▸ **DATA SHOWN**
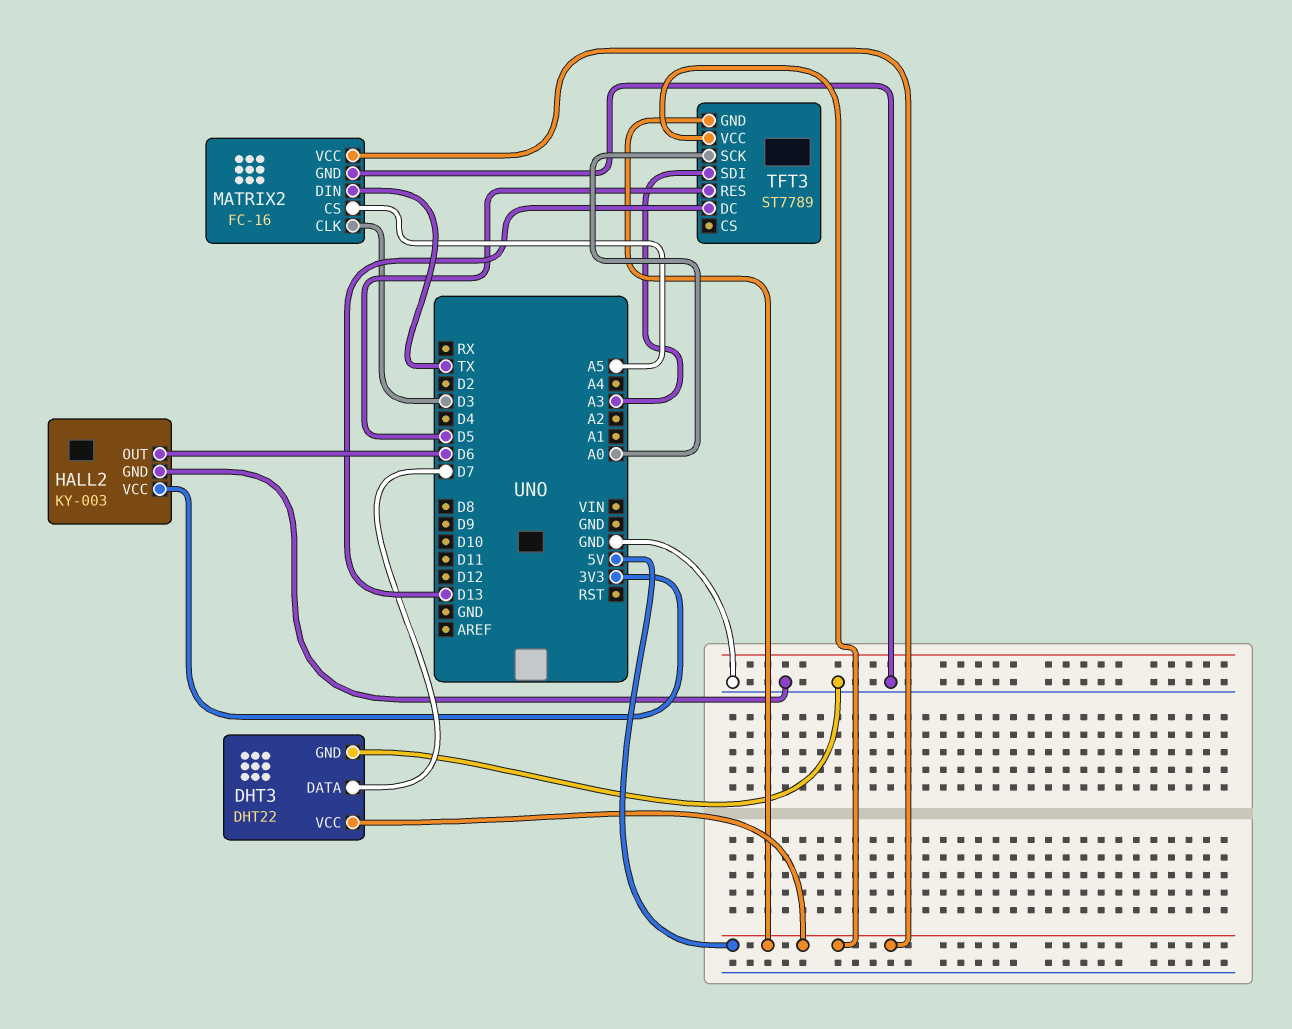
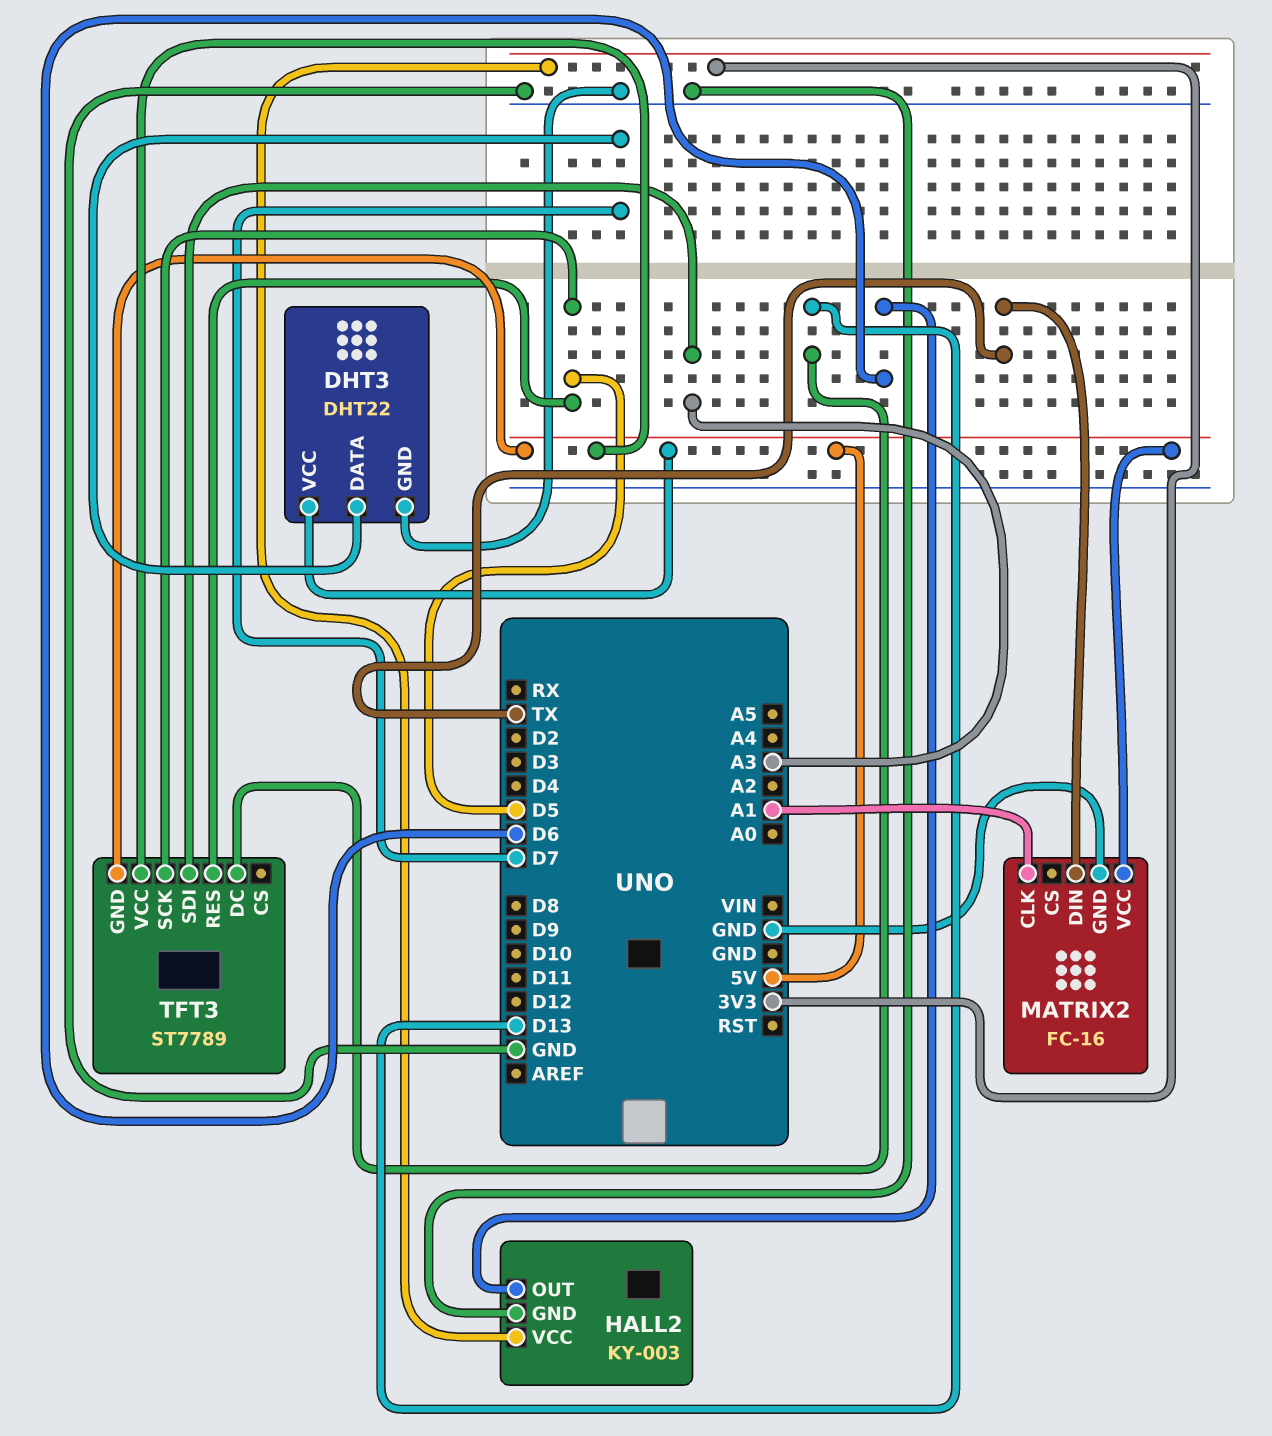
MATRIX2 pin CLK: D3 -> A1
MATRIX2 pin CS: A5 -> none
TFT3 pin SCK: A0 -> D5

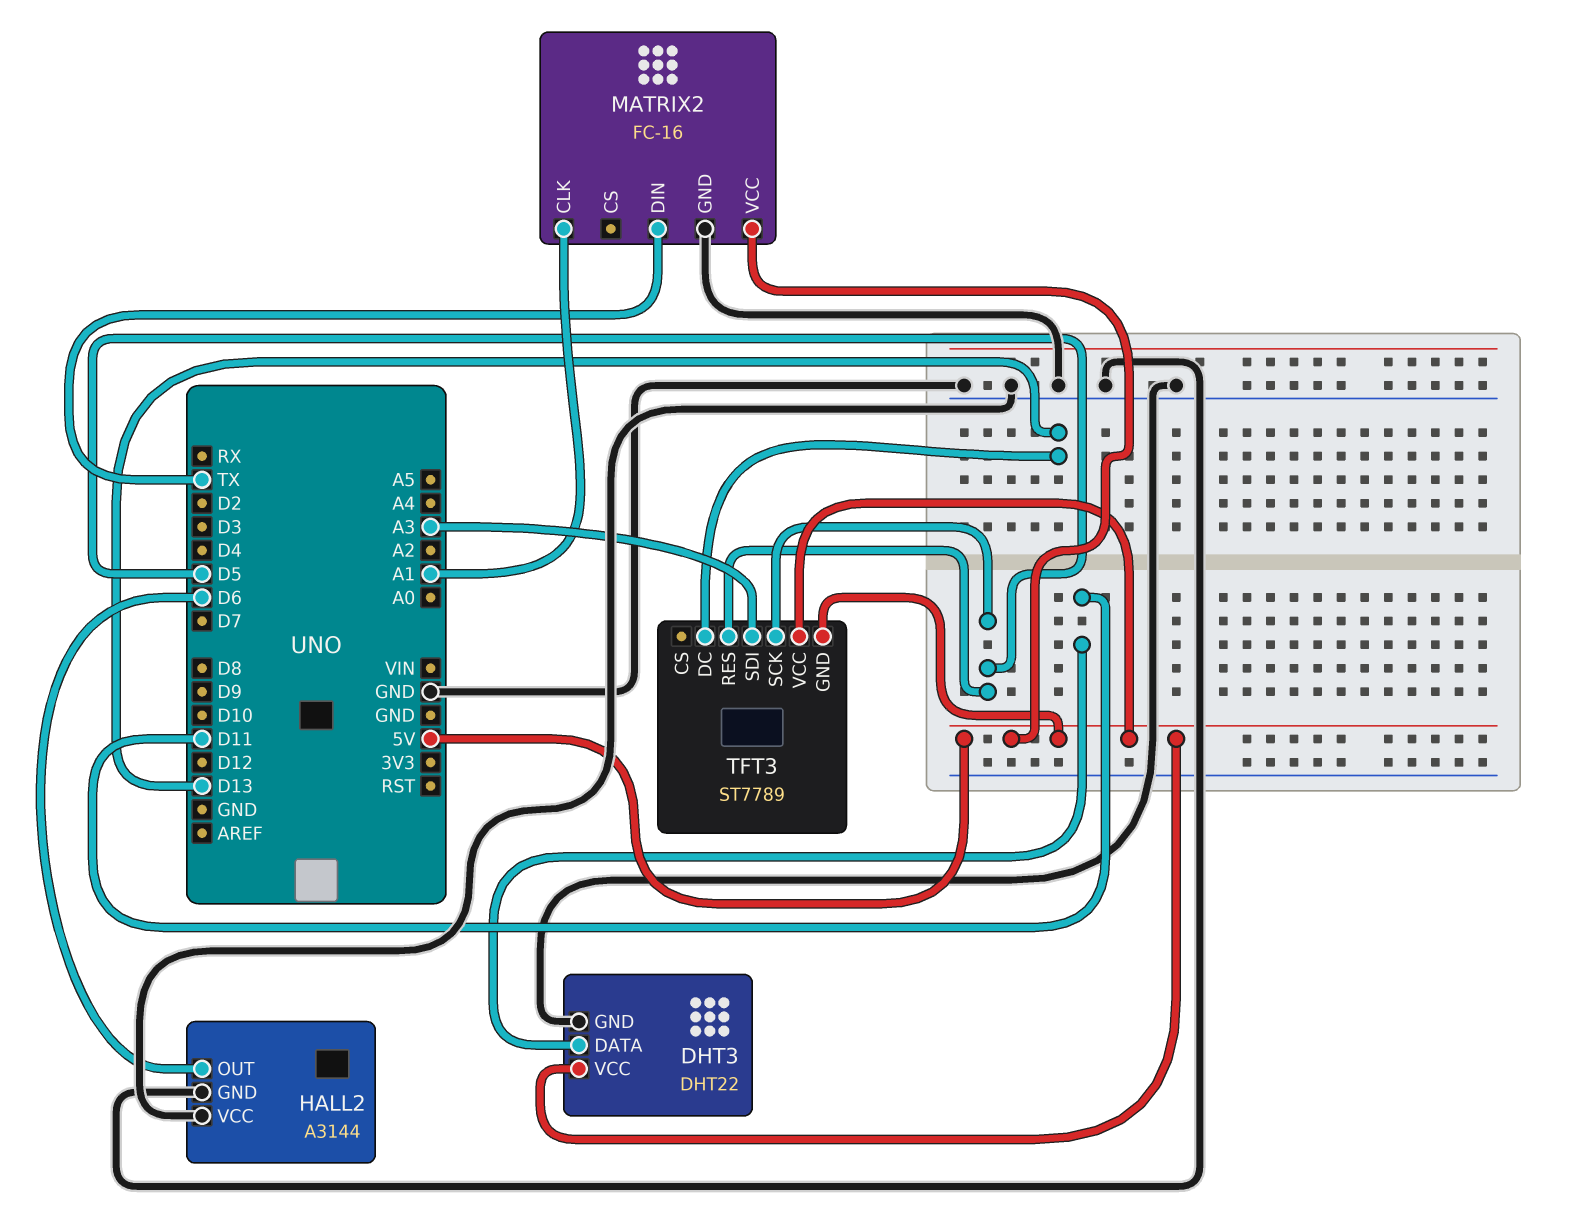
DHT3 pin DATA: D7 -> D11
HALL2: KY-003 -> A3144
HALL2 pin VCC: 3V3 -> GND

▸ **WORK TO COMPLETE**
Write out the material above exactly, and omit the pictures it holds.

▸ **OUTPUT**
MATRIX2 pin CLK: D3 -> A1
MATRIX2 pin CS: A5 -> none
TFT3 pin SCK: A0 -> D5

DHT3 pin DATA: D7 -> D11
HALL2: KY-003 -> A3144
HALL2 pin VCC: 3V3 -> GND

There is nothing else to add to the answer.